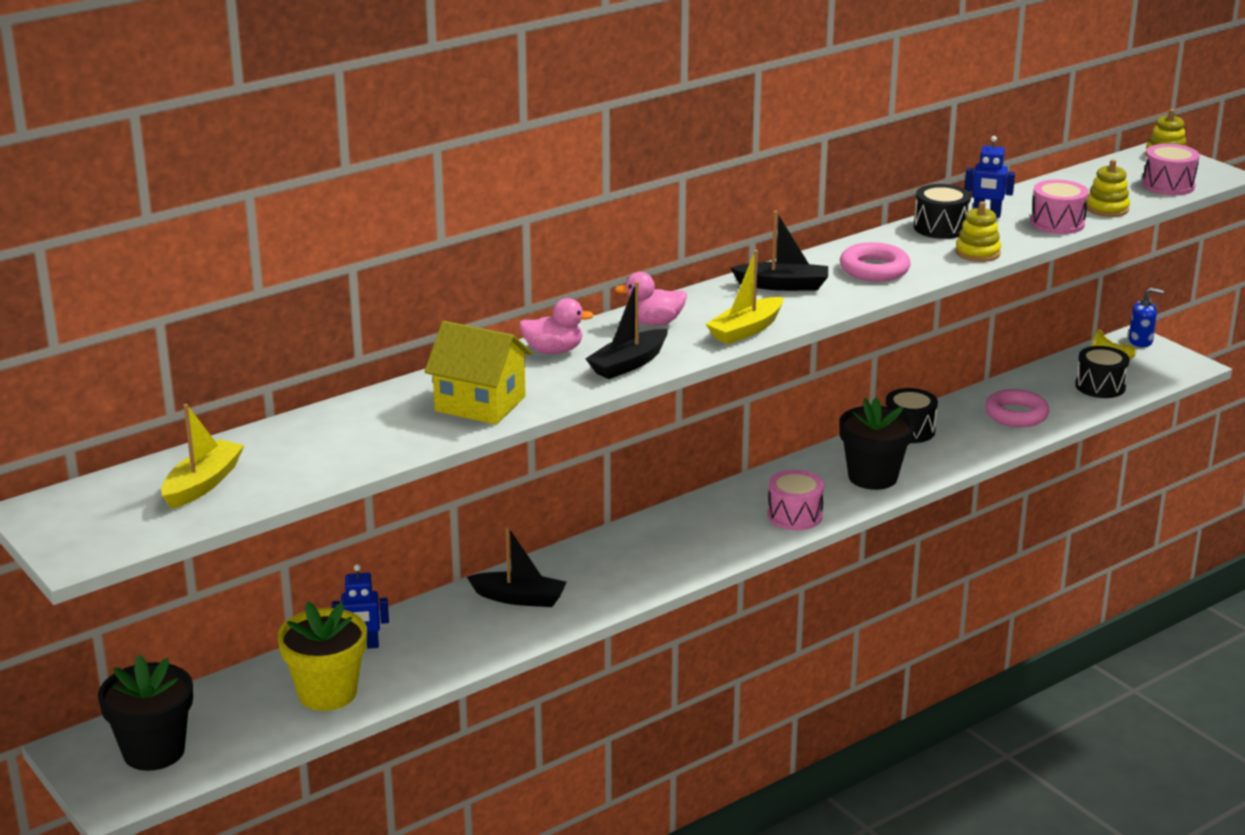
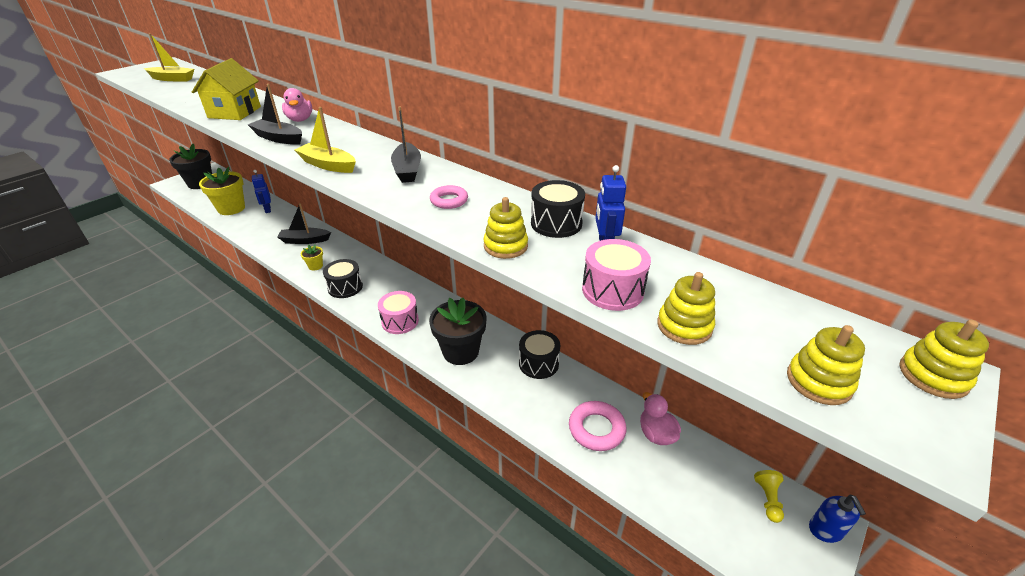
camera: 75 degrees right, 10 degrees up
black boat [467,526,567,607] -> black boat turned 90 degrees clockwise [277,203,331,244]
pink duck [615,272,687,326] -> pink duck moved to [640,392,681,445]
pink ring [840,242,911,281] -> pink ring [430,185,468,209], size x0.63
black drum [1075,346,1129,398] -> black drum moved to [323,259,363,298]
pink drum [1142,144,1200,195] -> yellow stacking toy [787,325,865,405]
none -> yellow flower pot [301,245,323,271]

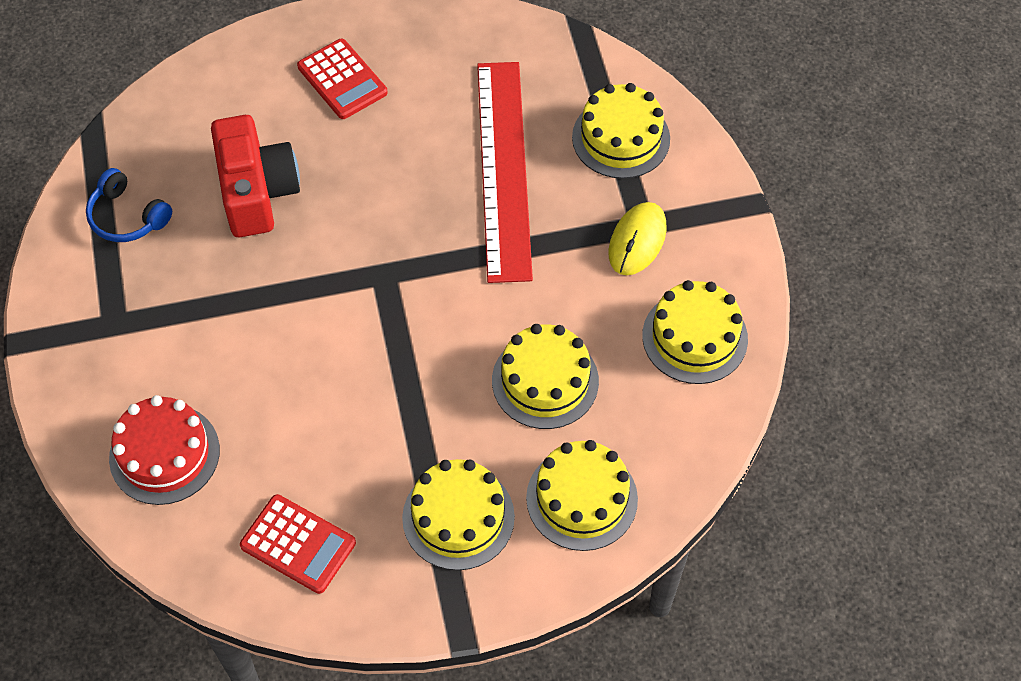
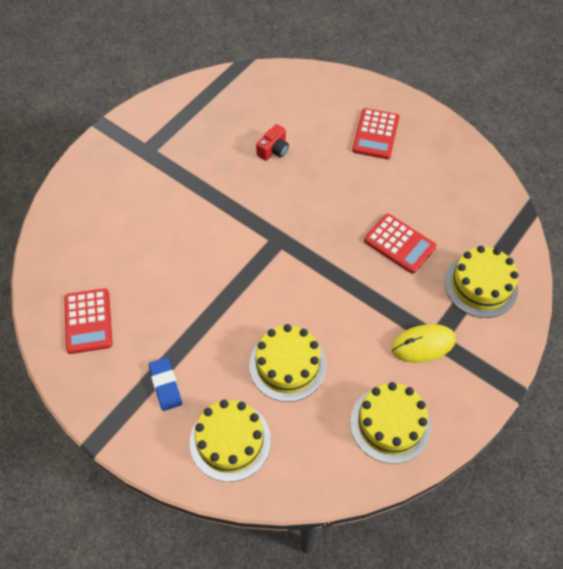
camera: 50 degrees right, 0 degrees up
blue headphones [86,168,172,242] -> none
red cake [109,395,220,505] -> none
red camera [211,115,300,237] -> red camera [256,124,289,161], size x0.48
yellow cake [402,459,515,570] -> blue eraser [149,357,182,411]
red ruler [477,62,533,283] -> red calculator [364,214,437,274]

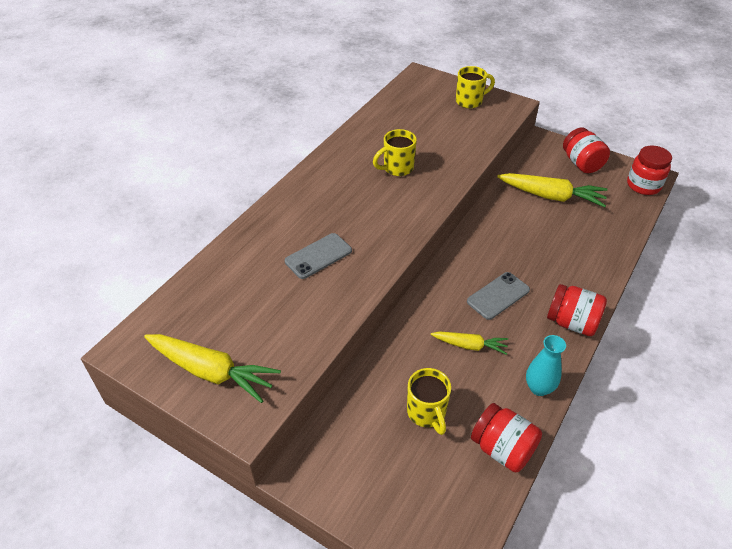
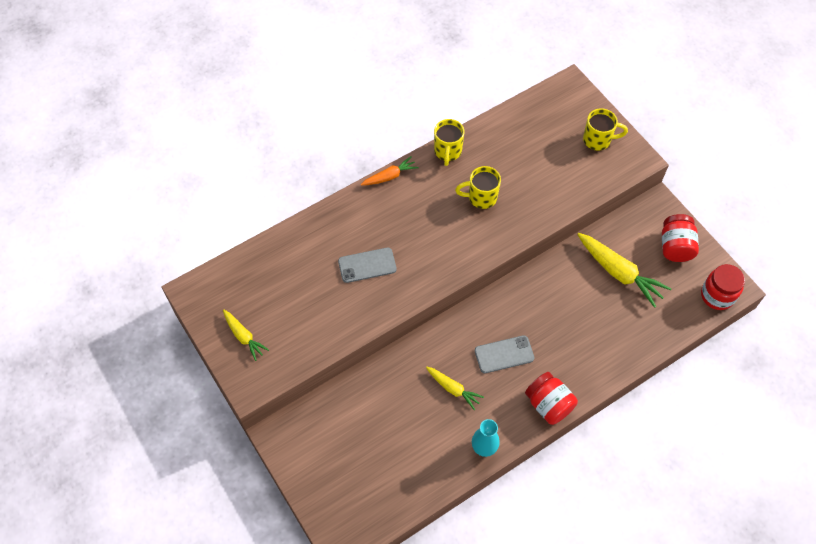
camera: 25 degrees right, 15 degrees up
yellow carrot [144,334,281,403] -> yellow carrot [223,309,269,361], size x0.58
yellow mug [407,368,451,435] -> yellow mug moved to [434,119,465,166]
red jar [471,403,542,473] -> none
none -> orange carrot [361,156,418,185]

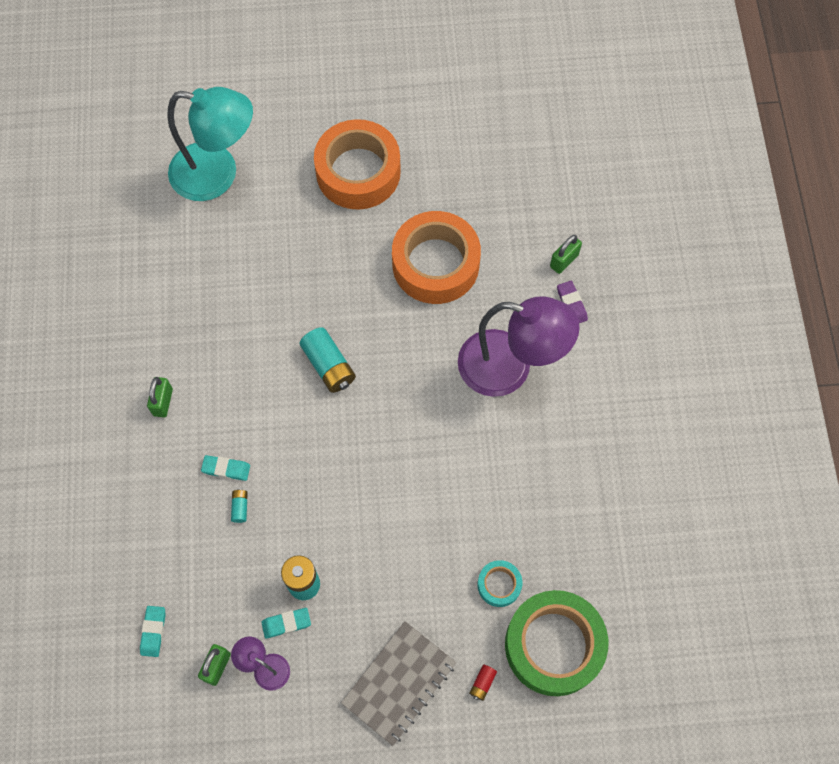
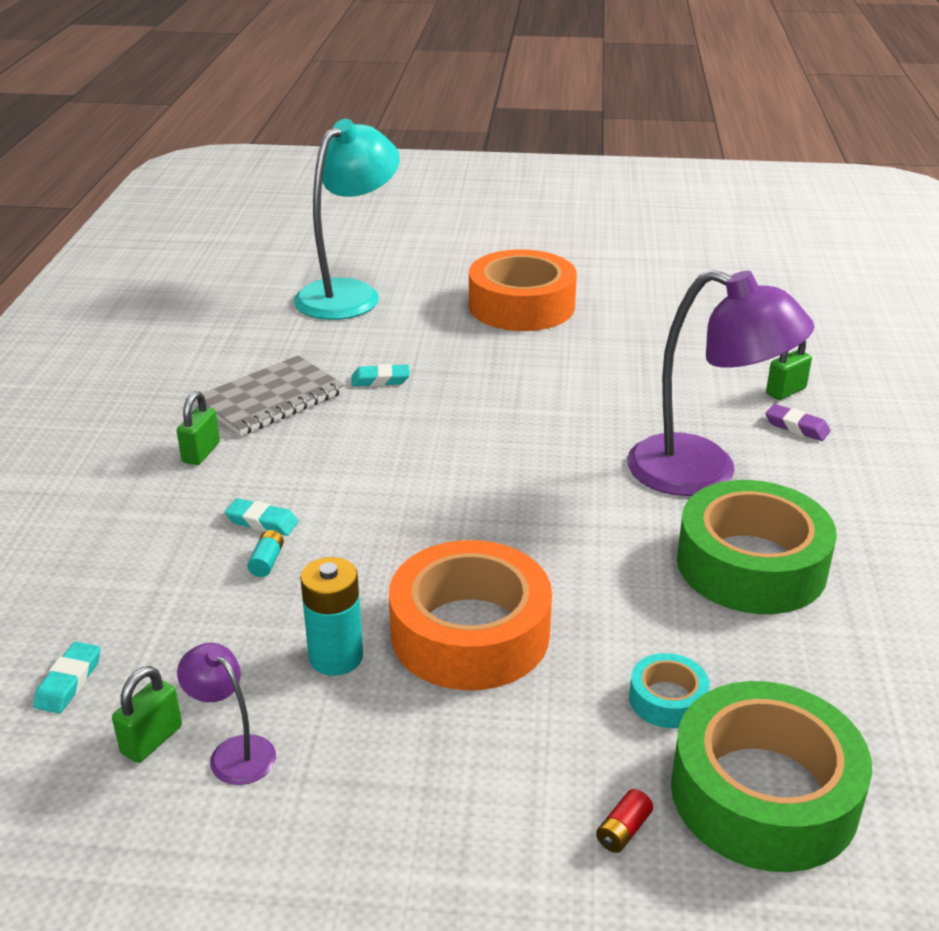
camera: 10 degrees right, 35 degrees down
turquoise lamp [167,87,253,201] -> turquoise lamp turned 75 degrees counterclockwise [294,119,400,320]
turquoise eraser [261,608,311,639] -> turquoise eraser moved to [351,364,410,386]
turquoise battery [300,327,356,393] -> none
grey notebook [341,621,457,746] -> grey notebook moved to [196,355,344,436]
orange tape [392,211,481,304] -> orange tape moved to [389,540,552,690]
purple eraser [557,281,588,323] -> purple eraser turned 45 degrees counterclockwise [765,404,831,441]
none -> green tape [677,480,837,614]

→ **Task requirements**
Repeat the lines above exactly, beginning with the one containing "yellow cake [402,459,515,570]" and finishing with the one containing "turquoise battery [300,327,356,393] -> none". No pictures belong in the copy.

→ **Result below**
yellow cake [402,459,515,570] -> blue eraser [149,357,182,411]
red ruler [477,62,533,283] -> red calculator [364,214,437,274]

camera: 25 degrees right, 15 degrees up
yellow carrot [144,334,281,403] -> yellow carrot [223,309,269,361], size x0.58
yellow mug [407,368,451,435] -> yellow mug moved to [434,119,465,166]
red jar [471,403,542,473] -> none
none -> orange carrot [361,156,418,185]

camera: 10 degrees right, 35 degrees down
turquoise lamp [167,87,253,201] -> turquoise lamp turned 75 degrees counterclockwise [294,119,400,320]
turquoise eraser [261,608,311,639] -> turquoise eraser moved to [351,364,410,386]
turquoise battery [300,327,356,393] -> none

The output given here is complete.